Would you print out all of the data exactly and keep the pictures out of it?

(Spatial object tracking data)
++++

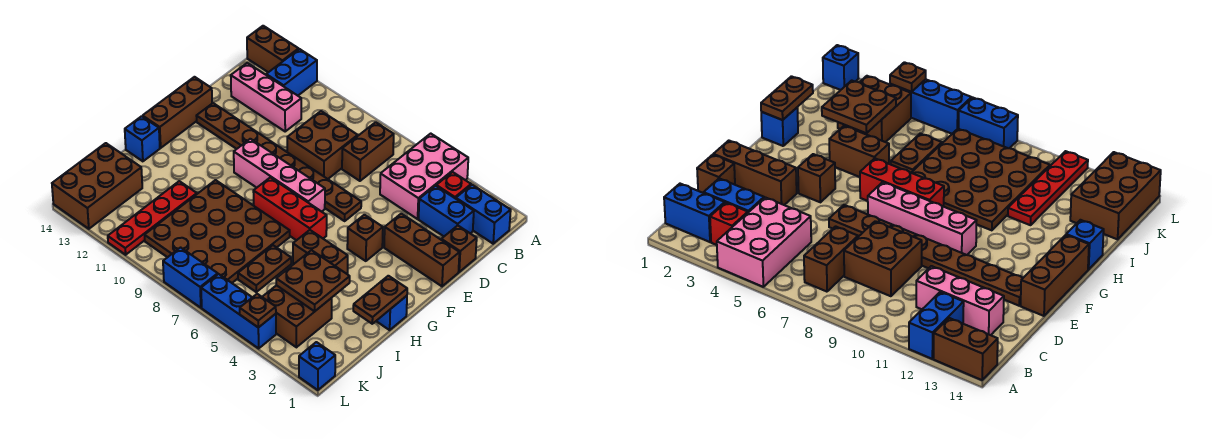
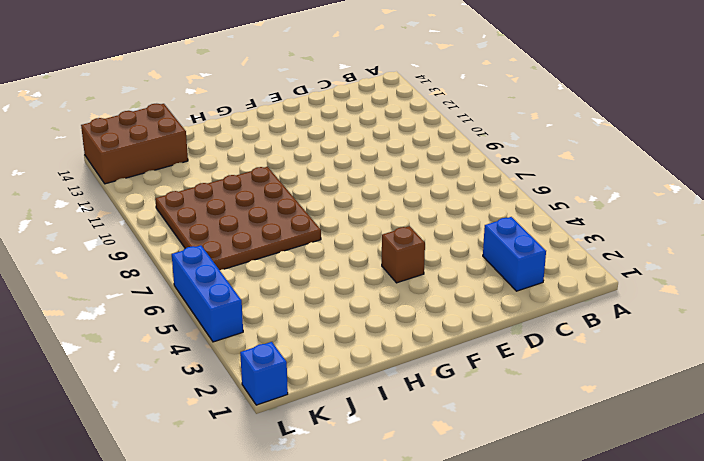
none -> pink brick A4:C5 level 1
none -> blue brick A12:B12 level 1
none -> brown brick A13:A14 level 1
none -> blue brick B1:B2 level 1

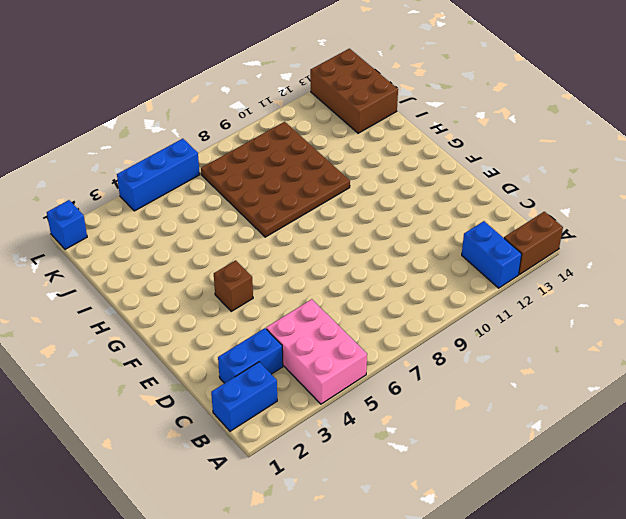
none -> red brick B3 level 1
none -> brown brick B7:C7 level 1
none -> brown brick C8:D9 level 1
none -> pink brick C11:C13 level 1

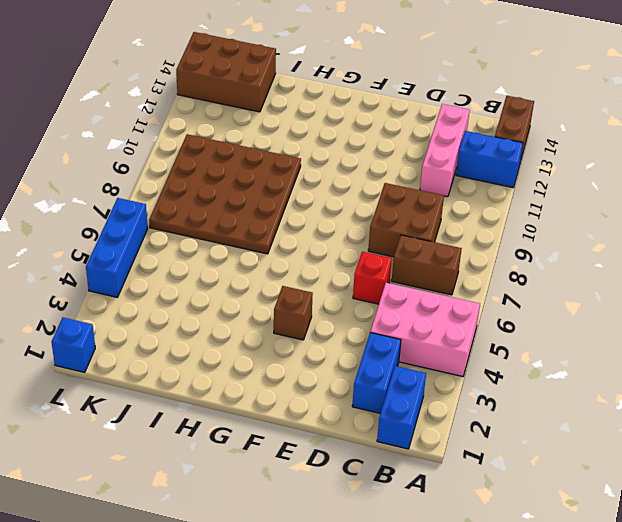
red brick D6 level 1 -> red brick B3 level 1
none -> brown brick D1 level 1
none -> brown brick E1:E3 level 1
none -> brown plate E6:E13 level 1
none -> brown brick E14:G14 level 1

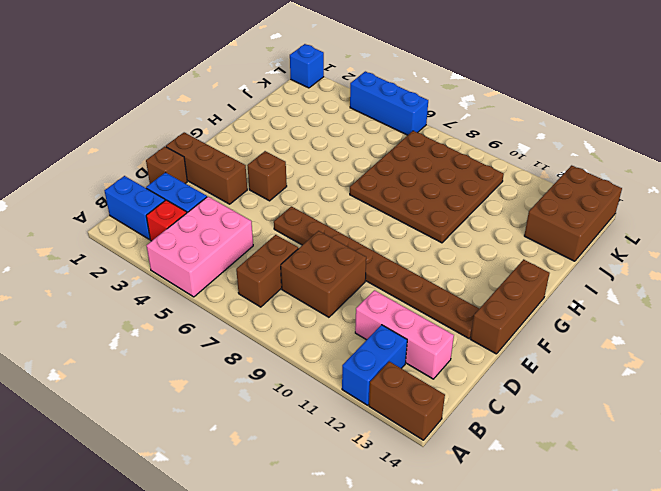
none -> pink brick F7:F10 level 1
none -> red brick G6:G8 level 1
none -> blue brick H1 level 1
none -> brown brick H4:H5 level 1

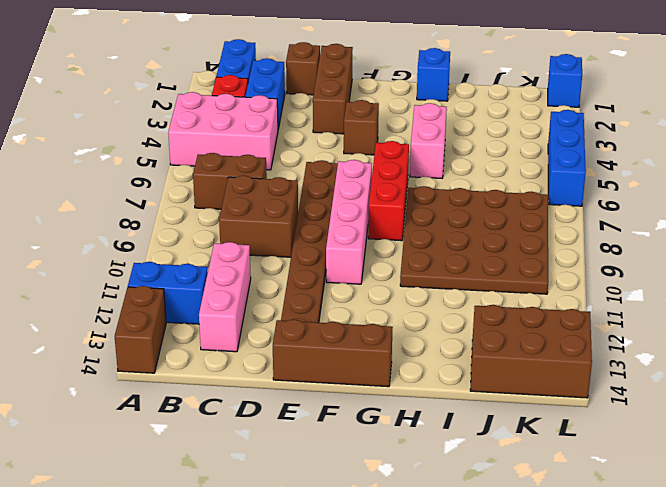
pink brick H4:H5 level 1 -> brown brick H4:H5 level 1
none -> blue brick H14 level 1
none -> brown plate I6:J6 level 1
none -> red plate I11:L11 level 1
none -> brown brick J3:K4 level 1

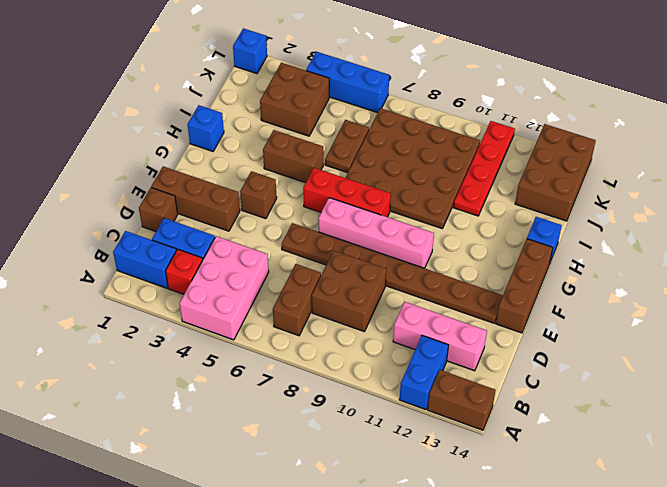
none -> blue brick L7:L8 level 1
none -> brown plate H1:I1 level 2
none -> brown plate I3:J4 level 2
none -> brown plate L4 level 2

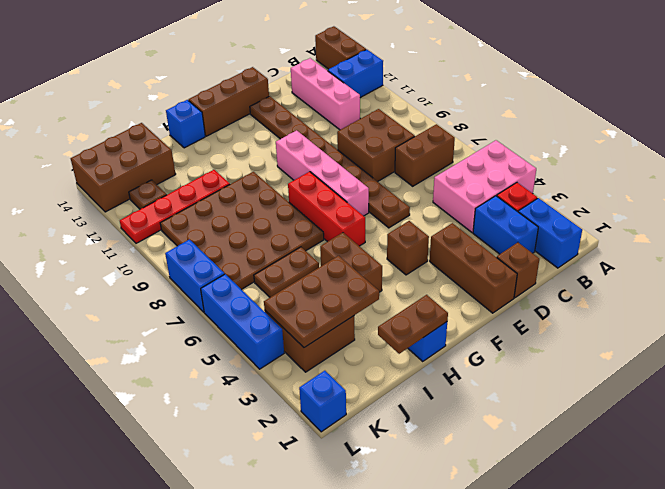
brown plate I3:K4 level 2 -> brown plate I3:J4 level 2
brown plate K12 level 1 -> brown plate L4 level 2

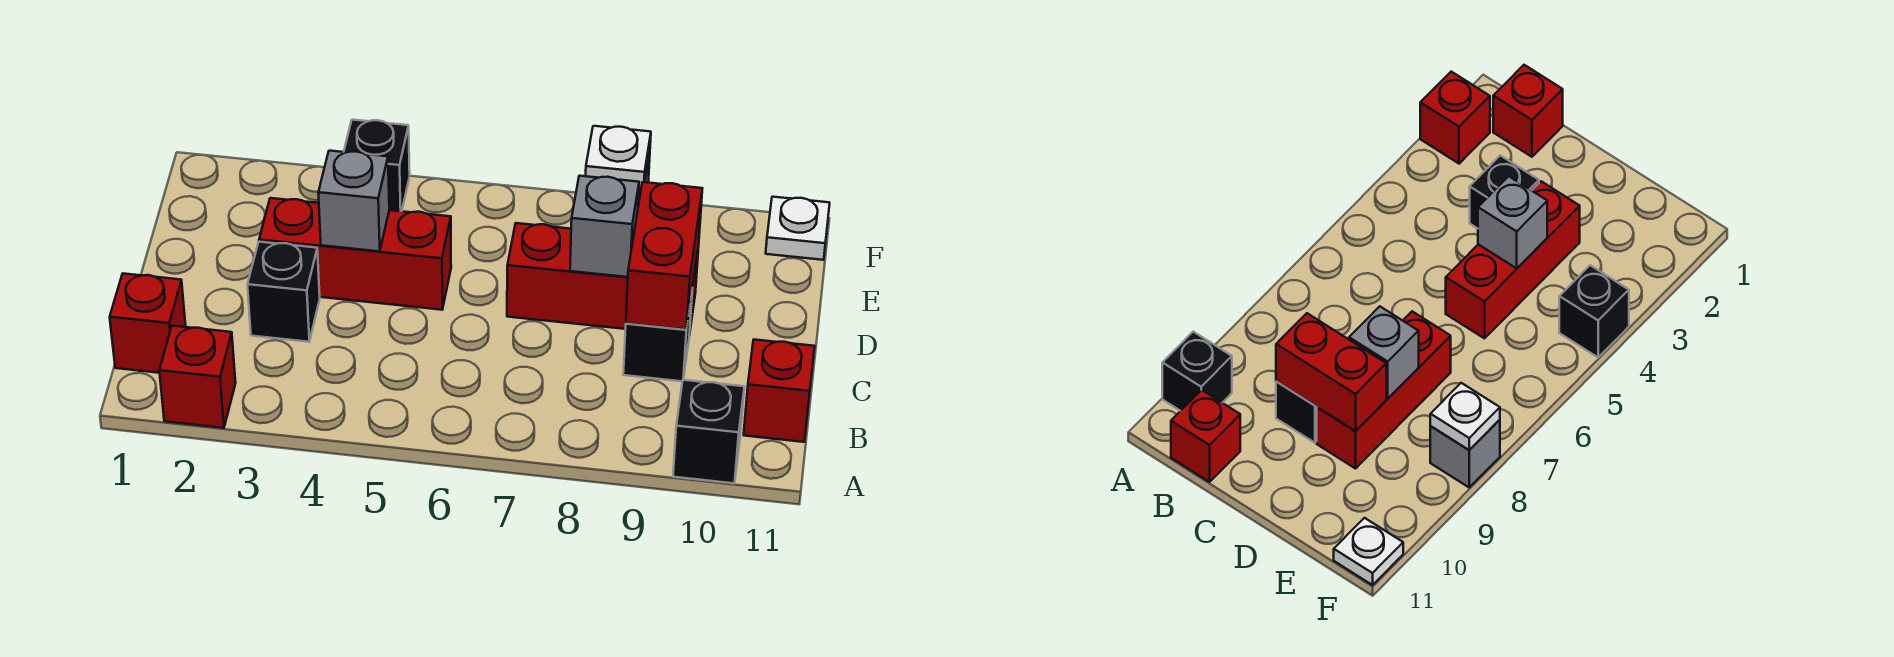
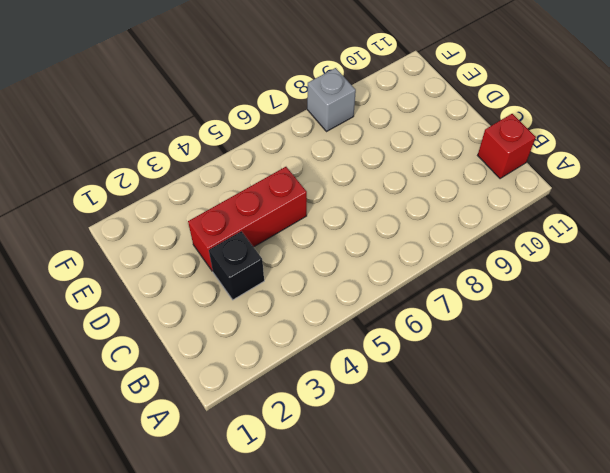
none -> red brick A2 level 1
none -> black brick A10 level 1
none -> red brick B1 level 1

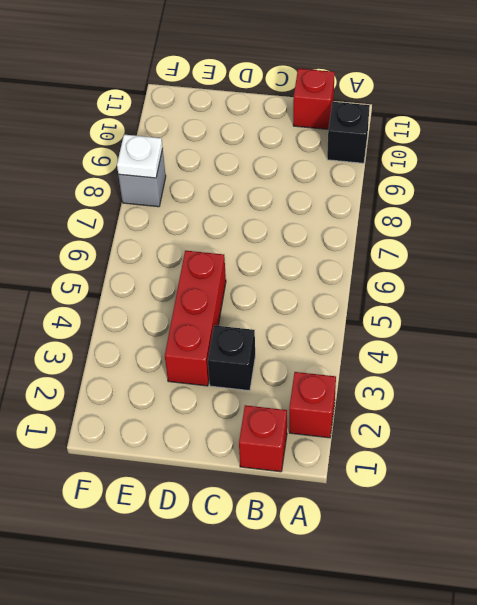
none -> black brick C9 level 1
none -> red brick D7:D9 level 1
none -> black brick F4 level 1

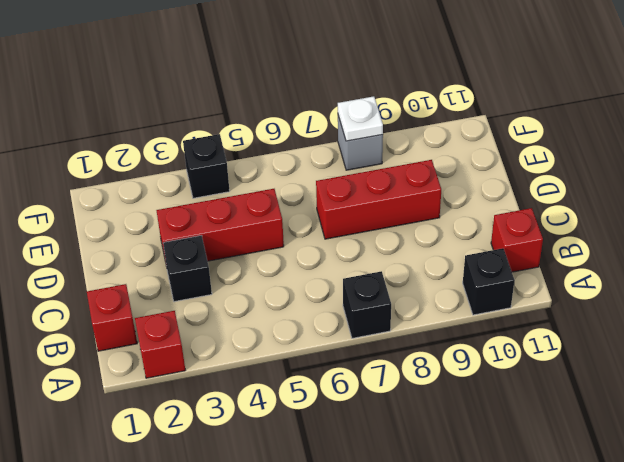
black brick A7 level 1 -> black brick C9 level 1
none -> white plate F11 level 1
none -> red brick C9:D9 level 2
none -> grey brick D4 level 2

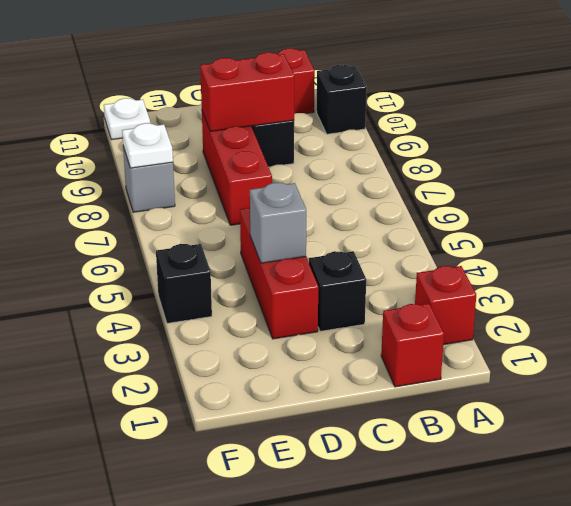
none -> grey brick D8 level 2

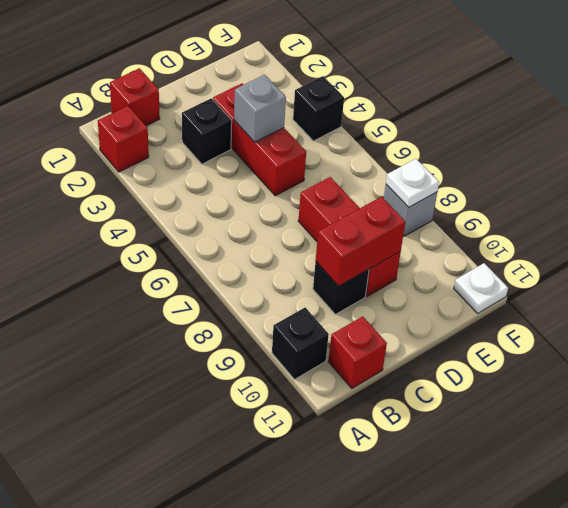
none -> grey brick D8 level 2

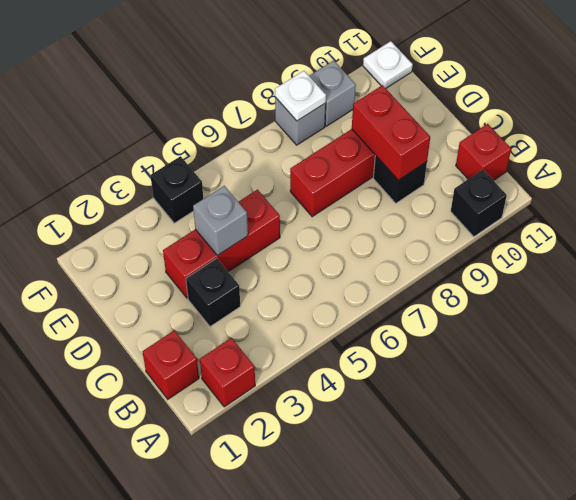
grey brick F9 level 1 -> grey brick D8 level 2

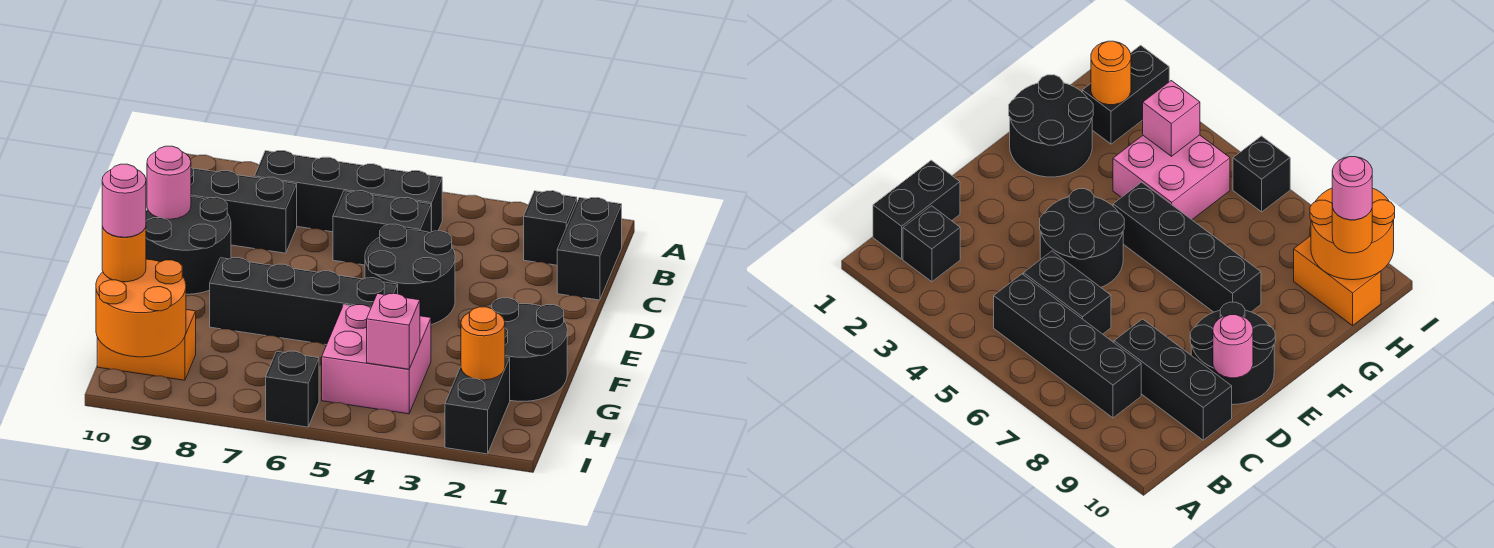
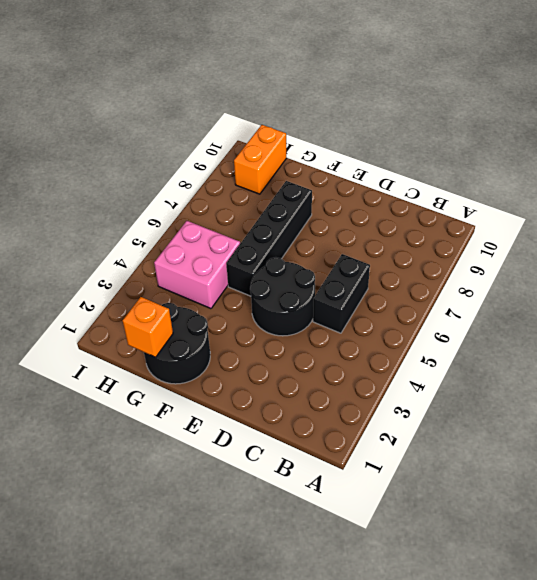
orange brick G1 level 2 -> none
none -> black brick B1:C1 level 1
none -> black brick B2 level 1
none -> black brick B5:B8 level 1

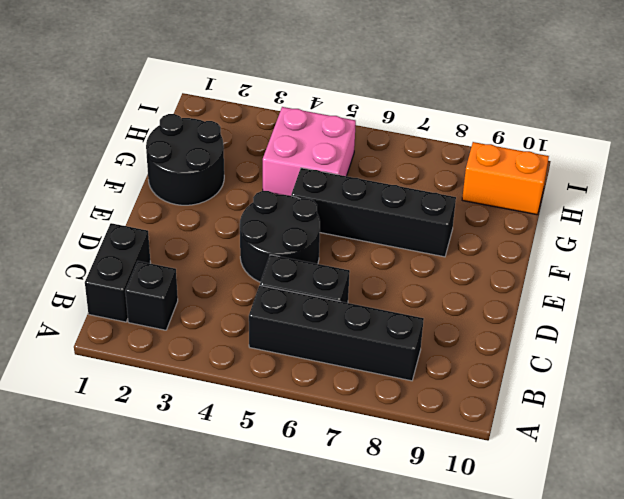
none -> black brick C8:C10 level 1
none -> black round brick D9:E10 level 1
none -> black brick H2:I2 level 1

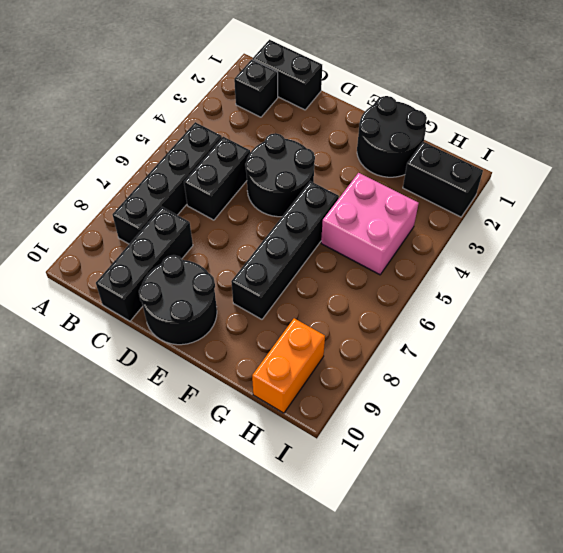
none -> black brick I6 level 1
none -> pink round brick D10 level 2
none -> orange round brick H2 level 2

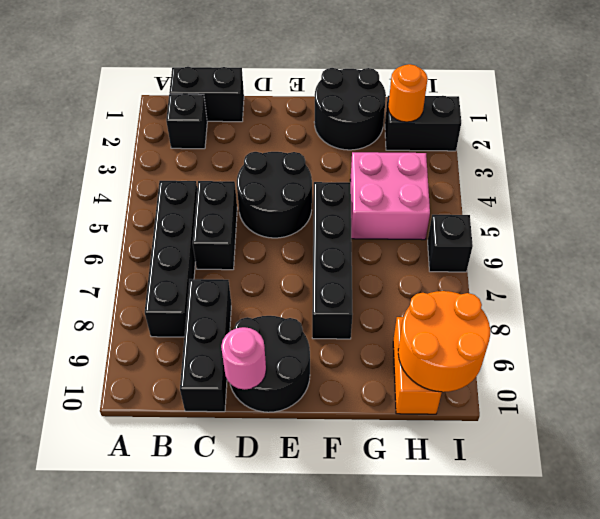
none -> pink brick H4 level 2
none -> orange round brick H10 level 3
none -> pink round brick H10 level 4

++++

EXERCISE SOLUTION:
none -> pink brick A4:C5 level 1
none -> blue brick A12:B12 level 1
none -> brown brick A13:A14 level 1
none -> blue brick B1:B2 level 1

none -> red brick B3 level 1
none -> brown brick B7:C7 level 1
none -> brown brick C8:D9 level 1
none -> pink brick C11:C13 level 1

red brick D6 level 1 -> red brick B3 level 1
none -> brown brick D1 level 1
none -> brown brick E1:E3 level 1
none -> brown plate E6:E13 level 1
none -> brown brick E14:G14 level 1

none -> pink brick F7:F10 level 1
none -> red brick G6:G8 level 1
none -> blue brick H1 level 1
none -> brown brick H4:H5 level 1

pink brick H4:H5 level 1 -> brown brick H4:H5 level 1
none -> blue brick H14 level 1
none -> brown plate I6:J6 level 1
none -> red plate I11:L11 level 1
none -> brown brick J3:K4 level 1

none -> blue brick L7:L8 level 1
none -> brown plate H1:I1 level 2
none -> brown plate I3:J4 level 2
none -> brown plate L4 level 2

brown plate I3:K4 level 2 -> brown plate I3:J4 level 2
brown plate K12 level 1 -> brown plate L4 level 2

none -> red brick A2 level 1
none -> black brick A10 level 1
none -> red brick B1 level 1

none -> black brick C9 level 1
none -> red brick D7:D9 level 1
none -> black brick F4 level 1

black brick A7 level 1 -> black brick C9 level 1
none -> white plate F11 level 1
none -> red brick C9:D9 level 2
none -> grey brick D4 level 2

none -> grey brick D8 level 2

none -> grey brick D8 level 2

grey brick F9 level 1 -> grey brick D8 level 2

orange brick G1 level 2 -> none
none -> black brick B1:C1 level 1
none -> black brick B2 level 1
none -> black brick B5:B8 level 1

none -> black brick C8:C10 level 1
none -> black round brick D9:E10 level 1
none -> black brick H2:I2 level 1

none -> black brick I6 level 1
none -> pink round brick D10 level 2
none -> orange round brick H2 level 2

none -> pink brick H4 level 2
none -> orange round brick H10 level 3
none -> pink round brick H10 level 4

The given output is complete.